• _Extracted data_

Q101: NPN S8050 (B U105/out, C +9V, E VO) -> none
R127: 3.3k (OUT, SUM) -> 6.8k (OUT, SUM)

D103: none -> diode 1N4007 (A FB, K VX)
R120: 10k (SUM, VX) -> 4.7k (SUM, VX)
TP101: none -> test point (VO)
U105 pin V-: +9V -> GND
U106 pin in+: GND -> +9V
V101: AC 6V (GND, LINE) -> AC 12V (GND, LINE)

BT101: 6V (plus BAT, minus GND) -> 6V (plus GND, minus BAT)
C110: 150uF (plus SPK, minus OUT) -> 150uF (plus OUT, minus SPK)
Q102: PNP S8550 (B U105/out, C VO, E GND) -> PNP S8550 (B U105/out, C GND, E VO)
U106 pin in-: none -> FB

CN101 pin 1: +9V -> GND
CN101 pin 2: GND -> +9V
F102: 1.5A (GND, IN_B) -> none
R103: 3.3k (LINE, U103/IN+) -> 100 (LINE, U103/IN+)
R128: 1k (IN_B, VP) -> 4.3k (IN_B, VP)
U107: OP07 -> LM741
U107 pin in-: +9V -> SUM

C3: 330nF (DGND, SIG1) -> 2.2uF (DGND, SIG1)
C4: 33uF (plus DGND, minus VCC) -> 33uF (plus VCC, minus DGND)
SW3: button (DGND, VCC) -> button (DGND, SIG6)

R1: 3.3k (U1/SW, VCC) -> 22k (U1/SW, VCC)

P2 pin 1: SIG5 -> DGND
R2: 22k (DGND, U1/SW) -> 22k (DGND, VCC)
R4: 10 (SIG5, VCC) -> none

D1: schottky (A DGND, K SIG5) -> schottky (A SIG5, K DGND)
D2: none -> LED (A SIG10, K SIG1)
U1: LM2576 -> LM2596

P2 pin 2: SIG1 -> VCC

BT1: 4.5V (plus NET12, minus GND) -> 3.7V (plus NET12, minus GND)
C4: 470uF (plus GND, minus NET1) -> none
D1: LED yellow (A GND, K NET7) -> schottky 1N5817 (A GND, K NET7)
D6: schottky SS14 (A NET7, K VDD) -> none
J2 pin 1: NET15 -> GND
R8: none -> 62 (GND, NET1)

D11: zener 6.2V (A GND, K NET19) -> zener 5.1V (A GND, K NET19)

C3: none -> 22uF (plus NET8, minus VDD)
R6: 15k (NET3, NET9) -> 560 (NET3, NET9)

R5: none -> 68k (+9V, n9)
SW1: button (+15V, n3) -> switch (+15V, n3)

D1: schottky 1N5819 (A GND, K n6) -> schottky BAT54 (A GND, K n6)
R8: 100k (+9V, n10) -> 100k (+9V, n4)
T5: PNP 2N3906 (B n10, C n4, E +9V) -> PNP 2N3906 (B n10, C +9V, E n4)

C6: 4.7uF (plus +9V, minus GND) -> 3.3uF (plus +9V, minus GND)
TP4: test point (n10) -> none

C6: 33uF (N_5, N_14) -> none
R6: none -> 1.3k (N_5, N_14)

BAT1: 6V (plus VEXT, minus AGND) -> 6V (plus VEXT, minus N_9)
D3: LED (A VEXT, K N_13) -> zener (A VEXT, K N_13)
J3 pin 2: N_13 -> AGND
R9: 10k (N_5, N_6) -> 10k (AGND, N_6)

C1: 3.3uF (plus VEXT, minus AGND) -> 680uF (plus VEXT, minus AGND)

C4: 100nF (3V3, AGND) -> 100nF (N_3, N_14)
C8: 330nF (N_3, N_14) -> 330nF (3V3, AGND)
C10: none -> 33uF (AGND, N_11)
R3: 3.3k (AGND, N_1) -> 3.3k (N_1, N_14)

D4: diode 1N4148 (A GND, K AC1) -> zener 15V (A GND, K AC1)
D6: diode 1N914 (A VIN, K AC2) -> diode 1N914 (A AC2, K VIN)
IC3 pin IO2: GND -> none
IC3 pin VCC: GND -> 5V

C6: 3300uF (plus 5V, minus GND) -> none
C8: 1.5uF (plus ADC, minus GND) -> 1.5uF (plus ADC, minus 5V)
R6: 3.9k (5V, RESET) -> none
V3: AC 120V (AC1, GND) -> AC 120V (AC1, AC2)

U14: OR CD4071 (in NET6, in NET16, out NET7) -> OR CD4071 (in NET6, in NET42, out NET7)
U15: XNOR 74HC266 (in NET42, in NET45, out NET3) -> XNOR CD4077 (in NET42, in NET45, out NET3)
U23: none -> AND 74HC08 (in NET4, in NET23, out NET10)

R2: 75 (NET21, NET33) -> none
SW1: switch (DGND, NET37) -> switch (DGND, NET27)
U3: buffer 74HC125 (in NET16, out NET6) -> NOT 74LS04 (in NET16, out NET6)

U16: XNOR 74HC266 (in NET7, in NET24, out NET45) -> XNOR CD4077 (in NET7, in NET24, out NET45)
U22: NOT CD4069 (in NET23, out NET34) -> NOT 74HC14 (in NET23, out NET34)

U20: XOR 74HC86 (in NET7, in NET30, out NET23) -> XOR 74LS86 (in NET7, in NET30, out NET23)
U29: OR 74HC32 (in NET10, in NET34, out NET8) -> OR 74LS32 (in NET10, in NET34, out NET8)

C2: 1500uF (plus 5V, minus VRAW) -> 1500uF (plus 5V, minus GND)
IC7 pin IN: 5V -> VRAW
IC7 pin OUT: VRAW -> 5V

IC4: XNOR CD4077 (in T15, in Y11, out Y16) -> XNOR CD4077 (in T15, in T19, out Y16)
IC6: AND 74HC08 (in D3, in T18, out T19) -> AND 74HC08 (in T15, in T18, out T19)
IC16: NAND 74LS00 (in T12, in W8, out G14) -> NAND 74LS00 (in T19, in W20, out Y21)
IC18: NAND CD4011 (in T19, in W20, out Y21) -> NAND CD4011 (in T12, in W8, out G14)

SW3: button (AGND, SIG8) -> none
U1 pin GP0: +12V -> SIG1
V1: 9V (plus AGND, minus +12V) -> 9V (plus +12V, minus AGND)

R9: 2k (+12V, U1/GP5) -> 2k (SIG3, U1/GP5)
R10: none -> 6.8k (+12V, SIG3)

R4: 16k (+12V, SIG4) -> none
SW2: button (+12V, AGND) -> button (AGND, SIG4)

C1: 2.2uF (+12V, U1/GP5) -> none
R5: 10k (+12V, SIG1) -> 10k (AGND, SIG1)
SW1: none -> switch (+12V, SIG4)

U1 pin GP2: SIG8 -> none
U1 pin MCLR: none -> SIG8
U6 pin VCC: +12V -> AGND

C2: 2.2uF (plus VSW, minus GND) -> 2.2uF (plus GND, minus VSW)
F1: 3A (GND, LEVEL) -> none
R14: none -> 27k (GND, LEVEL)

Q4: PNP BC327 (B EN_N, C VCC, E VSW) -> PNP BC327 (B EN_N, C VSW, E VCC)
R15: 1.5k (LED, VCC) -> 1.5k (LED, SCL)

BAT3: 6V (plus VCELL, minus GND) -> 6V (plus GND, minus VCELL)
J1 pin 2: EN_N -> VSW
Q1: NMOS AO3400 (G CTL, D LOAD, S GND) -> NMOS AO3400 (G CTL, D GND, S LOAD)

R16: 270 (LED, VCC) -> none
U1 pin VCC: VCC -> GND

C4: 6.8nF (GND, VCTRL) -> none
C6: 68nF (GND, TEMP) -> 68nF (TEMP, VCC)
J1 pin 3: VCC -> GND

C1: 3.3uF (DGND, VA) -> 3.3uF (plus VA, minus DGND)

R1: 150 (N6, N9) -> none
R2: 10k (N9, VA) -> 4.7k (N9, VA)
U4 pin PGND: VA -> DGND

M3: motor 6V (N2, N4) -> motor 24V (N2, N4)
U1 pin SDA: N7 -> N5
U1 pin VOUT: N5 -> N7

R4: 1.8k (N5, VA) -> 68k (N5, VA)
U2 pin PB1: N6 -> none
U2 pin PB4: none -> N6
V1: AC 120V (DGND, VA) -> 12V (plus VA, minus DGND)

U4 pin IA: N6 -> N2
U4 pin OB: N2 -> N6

• _Problem statement_
When the line with "IC18: NAND CD4011" is reached in the data above, start copying there, and copy each line exactly until the line with "R15: 1.5k (LED, VCC) -> 1.5k (LED, SCL)" has been copied; copy nothing else.

• _Solution to the problem_
IC18: NAND CD4011 (in T19, in W20, out Y21) -> NAND CD4011 (in T12, in W8, out G14)

SW3: button (AGND, SIG8) -> none
U1 pin GP0: +12V -> SIG1
V1: 9V (plus AGND, minus +12V) -> 9V (plus +12V, minus AGND)

R9: 2k (+12V, U1/GP5) -> 2k (SIG3, U1/GP5)
R10: none -> 6.8k (+12V, SIG3)

R4: 16k (+12V, SIG4) -> none
SW2: button (+12V, AGND) -> button (AGND, SIG4)

C1: 2.2uF (+12V, U1/GP5) -> none
R5: 10k (+12V, SIG1) -> 10k (AGND, SIG1)
SW1: none -> switch (+12V, SIG4)

U1 pin GP2: SIG8 -> none
U1 pin MCLR: none -> SIG8
U6 pin VCC: +12V -> AGND

C2: 2.2uF (plus VSW, minus GND) -> 2.2uF (plus GND, minus VSW)
F1: 3A (GND, LEVEL) -> none
R14: none -> 27k (GND, LEVEL)

Q4: PNP BC327 (B EN_N, C VCC, E VSW) -> PNP BC327 (B EN_N, C VSW, E VCC)
R15: 1.5k (LED, VCC) -> 1.5k (LED, SCL)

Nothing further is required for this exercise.